### Exercise brief
Of the lines in the data below, count the ones holding the string "removed", and answer with that number only.

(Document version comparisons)
■ ■ ■
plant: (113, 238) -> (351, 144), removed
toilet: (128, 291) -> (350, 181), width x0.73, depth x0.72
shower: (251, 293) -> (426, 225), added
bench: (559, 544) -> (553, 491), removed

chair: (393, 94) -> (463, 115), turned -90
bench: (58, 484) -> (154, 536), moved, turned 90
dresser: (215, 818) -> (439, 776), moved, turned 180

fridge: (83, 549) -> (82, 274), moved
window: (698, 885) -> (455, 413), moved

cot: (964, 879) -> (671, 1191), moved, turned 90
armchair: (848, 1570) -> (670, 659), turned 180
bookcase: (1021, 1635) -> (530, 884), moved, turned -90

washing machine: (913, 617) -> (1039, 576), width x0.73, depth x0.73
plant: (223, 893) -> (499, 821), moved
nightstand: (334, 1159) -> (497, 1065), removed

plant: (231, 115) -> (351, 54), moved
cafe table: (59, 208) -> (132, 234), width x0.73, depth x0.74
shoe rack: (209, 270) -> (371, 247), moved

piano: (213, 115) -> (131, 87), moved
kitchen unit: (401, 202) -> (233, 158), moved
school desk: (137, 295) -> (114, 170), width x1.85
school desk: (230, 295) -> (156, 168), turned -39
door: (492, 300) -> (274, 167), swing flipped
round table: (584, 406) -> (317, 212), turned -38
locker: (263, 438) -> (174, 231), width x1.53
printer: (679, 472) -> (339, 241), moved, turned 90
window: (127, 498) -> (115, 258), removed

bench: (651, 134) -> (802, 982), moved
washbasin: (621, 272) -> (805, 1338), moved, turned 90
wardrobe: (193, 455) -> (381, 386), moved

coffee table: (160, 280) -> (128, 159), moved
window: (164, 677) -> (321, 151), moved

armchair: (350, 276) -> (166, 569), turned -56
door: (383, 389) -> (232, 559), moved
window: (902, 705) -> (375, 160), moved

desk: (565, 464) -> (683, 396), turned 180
■ ■ ■
### Solution for this problem
4